### THE PROBLEM
Working from the records below, repeat exactly the lines starting at the line that contains "(217, 723) = (810, 482): red" and ending at the line that contains "camera: 115 degrees left, 10 degrees up", inclusive.

### DATA FOR PROCESSING
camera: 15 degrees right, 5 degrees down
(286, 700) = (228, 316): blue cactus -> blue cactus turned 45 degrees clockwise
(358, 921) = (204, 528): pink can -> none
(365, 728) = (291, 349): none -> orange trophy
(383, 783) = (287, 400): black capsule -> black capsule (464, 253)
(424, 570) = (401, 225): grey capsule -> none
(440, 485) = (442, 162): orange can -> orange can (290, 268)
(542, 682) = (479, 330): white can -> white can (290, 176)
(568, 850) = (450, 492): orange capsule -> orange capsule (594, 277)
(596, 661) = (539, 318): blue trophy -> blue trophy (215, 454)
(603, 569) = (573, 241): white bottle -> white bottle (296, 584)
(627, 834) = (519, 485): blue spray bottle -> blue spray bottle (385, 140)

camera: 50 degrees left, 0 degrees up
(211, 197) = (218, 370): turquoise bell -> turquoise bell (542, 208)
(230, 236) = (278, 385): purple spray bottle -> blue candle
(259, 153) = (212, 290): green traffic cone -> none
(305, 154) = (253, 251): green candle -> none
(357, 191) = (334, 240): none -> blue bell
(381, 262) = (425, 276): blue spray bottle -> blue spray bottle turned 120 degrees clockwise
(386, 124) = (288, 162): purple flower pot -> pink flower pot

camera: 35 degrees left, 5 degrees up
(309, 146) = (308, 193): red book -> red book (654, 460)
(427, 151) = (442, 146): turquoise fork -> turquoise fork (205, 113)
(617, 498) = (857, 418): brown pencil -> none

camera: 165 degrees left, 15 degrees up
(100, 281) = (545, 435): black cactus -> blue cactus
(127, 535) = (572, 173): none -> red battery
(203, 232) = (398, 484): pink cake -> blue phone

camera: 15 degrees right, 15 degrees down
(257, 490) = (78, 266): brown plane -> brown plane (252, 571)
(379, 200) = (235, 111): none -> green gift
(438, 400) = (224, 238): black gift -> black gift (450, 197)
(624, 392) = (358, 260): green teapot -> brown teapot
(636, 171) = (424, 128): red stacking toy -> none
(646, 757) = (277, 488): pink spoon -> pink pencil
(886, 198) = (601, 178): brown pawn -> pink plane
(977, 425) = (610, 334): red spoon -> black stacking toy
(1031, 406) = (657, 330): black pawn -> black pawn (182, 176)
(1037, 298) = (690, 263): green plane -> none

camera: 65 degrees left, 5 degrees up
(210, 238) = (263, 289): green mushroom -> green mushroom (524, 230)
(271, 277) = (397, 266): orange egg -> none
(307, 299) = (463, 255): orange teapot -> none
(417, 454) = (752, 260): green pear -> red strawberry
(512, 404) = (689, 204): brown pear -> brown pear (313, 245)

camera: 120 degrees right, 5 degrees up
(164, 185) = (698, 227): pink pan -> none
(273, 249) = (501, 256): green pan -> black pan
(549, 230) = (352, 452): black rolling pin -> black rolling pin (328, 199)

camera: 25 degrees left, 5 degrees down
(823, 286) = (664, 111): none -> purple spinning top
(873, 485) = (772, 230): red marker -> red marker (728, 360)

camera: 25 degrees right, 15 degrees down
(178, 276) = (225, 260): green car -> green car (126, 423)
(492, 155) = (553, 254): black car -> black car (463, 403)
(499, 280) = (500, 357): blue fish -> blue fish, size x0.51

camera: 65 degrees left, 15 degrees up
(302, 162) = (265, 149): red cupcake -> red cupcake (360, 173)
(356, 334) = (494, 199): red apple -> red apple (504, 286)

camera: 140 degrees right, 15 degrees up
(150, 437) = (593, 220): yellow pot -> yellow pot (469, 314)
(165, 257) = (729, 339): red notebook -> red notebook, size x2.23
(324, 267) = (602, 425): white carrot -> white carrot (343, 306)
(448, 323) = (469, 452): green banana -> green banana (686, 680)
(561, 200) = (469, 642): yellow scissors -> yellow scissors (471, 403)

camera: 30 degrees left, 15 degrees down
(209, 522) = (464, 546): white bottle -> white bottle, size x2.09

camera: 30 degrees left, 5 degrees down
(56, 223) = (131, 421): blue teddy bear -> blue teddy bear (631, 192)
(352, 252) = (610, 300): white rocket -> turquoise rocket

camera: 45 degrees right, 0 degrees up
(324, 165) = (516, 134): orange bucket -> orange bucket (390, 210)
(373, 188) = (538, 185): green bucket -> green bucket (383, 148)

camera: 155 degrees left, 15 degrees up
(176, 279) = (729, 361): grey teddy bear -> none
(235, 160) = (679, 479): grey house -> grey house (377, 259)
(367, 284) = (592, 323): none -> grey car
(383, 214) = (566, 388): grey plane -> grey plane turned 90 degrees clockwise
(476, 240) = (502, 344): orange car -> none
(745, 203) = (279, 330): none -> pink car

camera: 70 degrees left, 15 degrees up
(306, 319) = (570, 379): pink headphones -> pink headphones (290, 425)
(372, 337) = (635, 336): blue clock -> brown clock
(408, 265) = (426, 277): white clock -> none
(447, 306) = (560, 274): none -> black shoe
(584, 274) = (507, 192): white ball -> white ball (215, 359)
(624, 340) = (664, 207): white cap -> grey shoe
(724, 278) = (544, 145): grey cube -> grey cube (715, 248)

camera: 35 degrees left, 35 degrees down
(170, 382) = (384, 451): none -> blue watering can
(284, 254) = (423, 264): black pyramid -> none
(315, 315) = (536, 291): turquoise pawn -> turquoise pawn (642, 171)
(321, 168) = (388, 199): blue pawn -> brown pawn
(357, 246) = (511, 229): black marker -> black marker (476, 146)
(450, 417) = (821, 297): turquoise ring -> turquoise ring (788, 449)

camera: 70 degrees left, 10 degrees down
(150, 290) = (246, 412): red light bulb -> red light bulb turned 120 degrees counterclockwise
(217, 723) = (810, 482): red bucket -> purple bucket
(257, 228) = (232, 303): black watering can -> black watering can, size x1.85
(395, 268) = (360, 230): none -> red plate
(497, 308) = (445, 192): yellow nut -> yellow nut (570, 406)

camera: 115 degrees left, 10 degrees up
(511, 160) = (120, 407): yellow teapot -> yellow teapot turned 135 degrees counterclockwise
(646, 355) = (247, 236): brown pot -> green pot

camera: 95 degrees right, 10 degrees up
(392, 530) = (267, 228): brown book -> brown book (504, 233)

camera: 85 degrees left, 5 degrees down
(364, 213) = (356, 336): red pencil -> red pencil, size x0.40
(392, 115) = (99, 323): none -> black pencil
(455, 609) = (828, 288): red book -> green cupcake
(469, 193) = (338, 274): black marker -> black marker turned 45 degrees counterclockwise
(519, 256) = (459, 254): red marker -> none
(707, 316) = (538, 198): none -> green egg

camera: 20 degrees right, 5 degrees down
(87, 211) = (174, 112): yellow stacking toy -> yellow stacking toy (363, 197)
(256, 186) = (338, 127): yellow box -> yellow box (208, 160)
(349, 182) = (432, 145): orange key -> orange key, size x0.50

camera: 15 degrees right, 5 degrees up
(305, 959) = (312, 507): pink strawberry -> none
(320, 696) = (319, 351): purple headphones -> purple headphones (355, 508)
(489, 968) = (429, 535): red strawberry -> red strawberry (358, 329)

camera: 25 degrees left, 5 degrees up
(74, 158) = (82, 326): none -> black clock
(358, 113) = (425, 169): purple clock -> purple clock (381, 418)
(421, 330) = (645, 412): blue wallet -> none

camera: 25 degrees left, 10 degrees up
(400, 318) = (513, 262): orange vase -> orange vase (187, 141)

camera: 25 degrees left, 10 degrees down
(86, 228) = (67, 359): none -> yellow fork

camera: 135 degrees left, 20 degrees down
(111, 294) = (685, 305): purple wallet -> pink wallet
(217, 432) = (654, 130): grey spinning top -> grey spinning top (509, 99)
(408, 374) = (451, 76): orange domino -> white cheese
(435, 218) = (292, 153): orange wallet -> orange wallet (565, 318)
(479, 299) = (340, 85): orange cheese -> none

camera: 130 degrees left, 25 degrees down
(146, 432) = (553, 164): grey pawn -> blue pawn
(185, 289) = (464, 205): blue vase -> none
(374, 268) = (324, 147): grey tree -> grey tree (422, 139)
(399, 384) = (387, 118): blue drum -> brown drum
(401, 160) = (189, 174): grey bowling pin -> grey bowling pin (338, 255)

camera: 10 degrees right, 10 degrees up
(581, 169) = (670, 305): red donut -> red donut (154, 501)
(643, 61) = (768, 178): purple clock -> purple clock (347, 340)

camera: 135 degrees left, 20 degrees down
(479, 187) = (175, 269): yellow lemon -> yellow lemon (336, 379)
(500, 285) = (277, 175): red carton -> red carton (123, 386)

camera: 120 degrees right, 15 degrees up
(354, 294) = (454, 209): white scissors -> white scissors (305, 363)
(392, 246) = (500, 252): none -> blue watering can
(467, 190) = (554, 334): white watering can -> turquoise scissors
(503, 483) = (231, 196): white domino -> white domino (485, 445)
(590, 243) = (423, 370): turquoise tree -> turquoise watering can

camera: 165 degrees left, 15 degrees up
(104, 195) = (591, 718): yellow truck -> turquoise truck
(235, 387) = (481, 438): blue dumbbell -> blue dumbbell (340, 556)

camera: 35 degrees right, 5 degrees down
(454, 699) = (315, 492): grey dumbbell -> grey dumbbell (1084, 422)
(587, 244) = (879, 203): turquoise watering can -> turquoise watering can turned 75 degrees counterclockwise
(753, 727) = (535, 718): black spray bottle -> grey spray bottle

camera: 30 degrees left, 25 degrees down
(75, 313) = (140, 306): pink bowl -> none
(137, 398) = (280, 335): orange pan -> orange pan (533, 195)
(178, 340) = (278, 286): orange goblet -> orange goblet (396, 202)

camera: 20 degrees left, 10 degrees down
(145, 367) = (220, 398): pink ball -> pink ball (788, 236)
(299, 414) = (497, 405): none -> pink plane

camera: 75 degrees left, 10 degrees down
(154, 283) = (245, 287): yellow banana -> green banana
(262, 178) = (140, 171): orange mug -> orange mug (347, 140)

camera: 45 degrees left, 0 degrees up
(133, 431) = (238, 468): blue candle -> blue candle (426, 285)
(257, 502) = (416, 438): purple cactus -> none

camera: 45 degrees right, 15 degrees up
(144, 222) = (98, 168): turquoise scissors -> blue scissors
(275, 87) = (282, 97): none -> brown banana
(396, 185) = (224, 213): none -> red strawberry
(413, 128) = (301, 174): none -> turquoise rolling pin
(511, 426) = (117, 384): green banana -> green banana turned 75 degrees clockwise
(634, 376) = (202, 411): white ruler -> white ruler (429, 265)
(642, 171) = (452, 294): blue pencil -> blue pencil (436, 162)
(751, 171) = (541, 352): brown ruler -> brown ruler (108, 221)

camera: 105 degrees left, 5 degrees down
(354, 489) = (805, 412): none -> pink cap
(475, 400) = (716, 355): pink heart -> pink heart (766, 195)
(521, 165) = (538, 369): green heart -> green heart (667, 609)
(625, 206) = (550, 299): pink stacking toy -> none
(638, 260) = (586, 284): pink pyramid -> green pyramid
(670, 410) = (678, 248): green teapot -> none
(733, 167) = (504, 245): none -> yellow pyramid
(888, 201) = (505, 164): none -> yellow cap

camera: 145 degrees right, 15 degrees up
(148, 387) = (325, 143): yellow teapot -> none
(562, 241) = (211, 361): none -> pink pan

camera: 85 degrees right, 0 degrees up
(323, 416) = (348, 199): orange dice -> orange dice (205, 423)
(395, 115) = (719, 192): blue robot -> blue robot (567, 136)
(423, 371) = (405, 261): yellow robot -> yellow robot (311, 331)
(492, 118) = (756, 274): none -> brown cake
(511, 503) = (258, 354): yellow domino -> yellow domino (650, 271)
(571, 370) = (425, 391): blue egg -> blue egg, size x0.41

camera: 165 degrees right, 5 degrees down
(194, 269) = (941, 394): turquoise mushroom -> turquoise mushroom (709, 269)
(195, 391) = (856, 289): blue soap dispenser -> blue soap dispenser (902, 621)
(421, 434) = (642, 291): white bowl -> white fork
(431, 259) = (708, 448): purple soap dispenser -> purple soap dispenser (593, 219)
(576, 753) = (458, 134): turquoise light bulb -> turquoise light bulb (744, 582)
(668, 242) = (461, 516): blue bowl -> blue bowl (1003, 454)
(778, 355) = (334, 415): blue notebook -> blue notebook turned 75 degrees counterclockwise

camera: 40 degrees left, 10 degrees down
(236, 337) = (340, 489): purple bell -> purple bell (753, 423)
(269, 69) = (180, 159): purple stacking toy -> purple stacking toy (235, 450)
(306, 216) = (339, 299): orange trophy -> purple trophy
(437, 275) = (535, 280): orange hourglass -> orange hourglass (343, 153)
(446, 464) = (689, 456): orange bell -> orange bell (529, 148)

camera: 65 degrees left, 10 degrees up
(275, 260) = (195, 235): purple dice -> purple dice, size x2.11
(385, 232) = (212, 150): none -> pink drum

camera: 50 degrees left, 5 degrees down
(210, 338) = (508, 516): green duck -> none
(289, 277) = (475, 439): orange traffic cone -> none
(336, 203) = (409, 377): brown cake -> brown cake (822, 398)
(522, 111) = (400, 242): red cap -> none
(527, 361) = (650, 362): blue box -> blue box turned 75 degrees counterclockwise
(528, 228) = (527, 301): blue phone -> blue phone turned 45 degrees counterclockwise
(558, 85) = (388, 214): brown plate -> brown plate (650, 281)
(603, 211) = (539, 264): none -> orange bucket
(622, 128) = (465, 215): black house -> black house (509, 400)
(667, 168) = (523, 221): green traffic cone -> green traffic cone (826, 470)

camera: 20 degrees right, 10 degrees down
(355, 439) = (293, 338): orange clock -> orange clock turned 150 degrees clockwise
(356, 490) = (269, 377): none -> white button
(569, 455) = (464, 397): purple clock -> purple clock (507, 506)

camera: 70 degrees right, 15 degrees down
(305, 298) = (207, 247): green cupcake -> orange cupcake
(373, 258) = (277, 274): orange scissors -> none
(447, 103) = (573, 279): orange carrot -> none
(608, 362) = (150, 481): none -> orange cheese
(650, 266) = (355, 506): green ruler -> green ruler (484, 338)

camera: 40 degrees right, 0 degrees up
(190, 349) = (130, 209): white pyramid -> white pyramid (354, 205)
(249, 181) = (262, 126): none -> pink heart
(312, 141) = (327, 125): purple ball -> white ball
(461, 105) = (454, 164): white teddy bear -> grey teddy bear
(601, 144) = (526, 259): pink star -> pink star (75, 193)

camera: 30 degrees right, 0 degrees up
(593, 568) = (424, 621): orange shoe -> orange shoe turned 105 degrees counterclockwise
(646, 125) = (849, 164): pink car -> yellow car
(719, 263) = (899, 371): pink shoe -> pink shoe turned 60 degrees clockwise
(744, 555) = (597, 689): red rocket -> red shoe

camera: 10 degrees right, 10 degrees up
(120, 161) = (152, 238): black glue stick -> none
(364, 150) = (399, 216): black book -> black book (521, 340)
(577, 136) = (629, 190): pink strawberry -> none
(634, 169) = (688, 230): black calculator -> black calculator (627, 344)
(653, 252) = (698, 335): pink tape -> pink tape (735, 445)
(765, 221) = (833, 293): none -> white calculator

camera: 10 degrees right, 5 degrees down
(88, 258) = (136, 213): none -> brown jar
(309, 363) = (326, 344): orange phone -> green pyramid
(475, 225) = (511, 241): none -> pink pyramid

### SOLUTION TO THIS TASK
(217, 723) = (810, 482): red bucket -> purple bucket
(257, 228) = (232, 303): black watering can -> black watering can, size x1.85
(395, 268) = (360, 230): none -> red plate
(497, 308) = (445, 192): yellow nut -> yellow nut (570, 406)

camera: 115 degrees left, 10 degrees up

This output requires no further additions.